◆ **What this task involves**
Give back an exact copy of the listing that follows, without the pictures.
Provided information Block Start
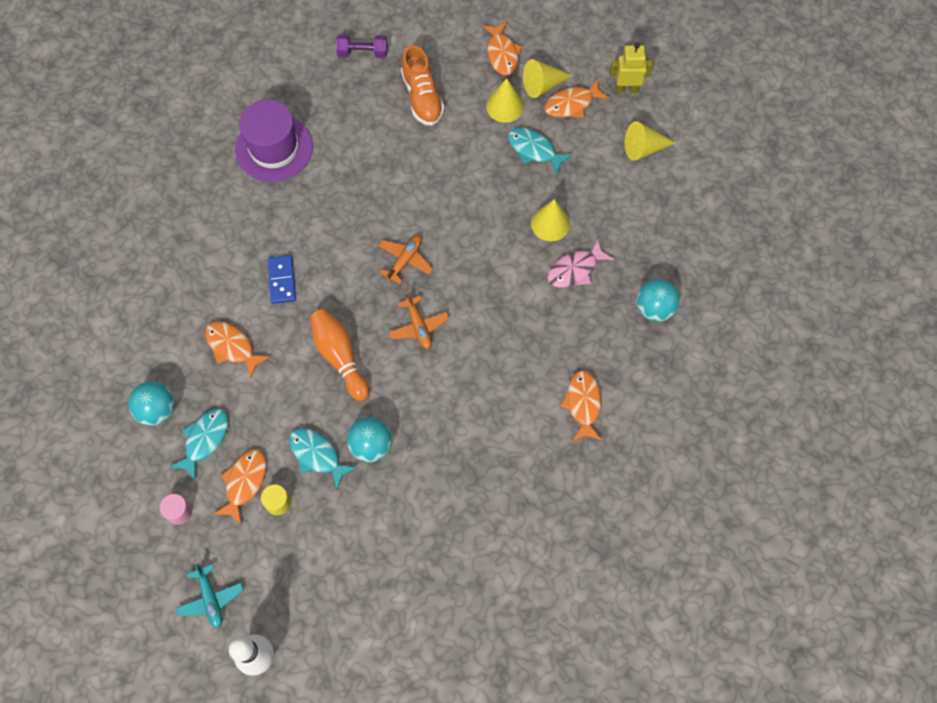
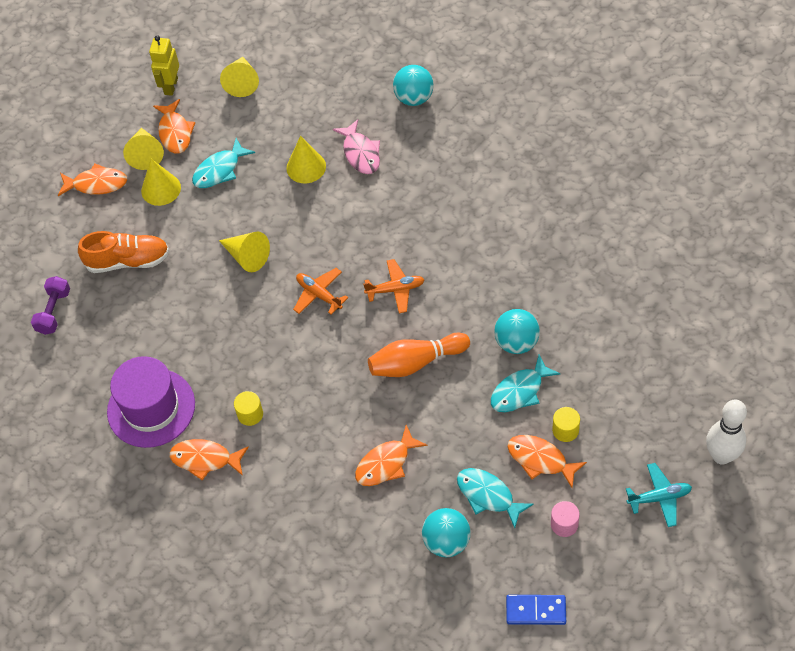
camera: 75 degrees left, 10 degrees down
blue domino [267,255,296,304] -> blue domino moved to [506,595,566,625]
orange fish [561,370,602,441] -> orange fish moved to [169,439,249,480]
none -> yellow cone [219,232,270,272]
none -> yellow cylinder [234,391,263,426]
Provided information Block End
◆ **Response to this task**
camera: 75 degrees left, 10 degrees down
blue domino [267,255,296,304] -> blue domino moved to [506,595,566,625]
orange fish [561,370,602,441] -> orange fish moved to [169,439,249,480]
none -> yellow cone [219,232,270,272]
none -> yellow cylinder [234,391,263,426]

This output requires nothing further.